Segment Start: PROVIDED RECORDS

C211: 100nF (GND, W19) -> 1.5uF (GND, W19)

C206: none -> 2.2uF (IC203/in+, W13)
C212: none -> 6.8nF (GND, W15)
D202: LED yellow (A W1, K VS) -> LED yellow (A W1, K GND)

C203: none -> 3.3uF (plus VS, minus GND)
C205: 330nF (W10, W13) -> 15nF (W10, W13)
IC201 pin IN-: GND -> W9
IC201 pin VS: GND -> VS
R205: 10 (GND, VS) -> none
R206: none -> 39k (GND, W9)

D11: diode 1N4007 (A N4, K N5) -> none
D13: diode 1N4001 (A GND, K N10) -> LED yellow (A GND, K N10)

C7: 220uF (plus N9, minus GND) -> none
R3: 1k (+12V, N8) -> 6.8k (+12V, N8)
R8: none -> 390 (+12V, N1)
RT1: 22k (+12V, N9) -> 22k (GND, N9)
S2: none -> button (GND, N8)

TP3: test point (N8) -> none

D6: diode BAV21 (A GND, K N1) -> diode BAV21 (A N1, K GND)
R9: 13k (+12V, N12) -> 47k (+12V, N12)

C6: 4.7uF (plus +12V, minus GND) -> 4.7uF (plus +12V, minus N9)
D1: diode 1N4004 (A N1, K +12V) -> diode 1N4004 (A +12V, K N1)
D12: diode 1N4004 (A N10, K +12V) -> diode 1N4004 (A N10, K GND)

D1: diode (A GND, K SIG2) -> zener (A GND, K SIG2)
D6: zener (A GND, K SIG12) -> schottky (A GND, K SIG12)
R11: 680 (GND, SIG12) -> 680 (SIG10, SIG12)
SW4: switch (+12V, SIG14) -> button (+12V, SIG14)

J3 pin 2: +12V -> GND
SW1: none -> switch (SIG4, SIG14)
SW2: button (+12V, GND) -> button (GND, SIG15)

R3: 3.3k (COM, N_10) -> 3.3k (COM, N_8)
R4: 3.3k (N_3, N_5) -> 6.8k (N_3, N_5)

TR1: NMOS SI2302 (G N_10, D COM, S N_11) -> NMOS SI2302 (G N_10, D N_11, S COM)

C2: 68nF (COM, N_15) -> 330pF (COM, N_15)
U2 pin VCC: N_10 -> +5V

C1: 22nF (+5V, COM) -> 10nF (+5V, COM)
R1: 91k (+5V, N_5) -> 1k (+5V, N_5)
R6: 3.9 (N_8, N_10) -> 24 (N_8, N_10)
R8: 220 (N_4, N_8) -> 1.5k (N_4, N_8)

Segment End: PROVIDED RECORDS

PROBLEM DESCRIPTION: Only lines containing the string "minus" are needed. Pull each of them out of the records above.

ANSWER TO THE PROBLEM:
C203: none -> 3.3uF (plus VS, minus GND)
C7: 220uF (plus N9, minus GND) -> none
C6: 4.7uF (plus +12V, minus GND) -> 4.7uF (plus +12V, minus N9)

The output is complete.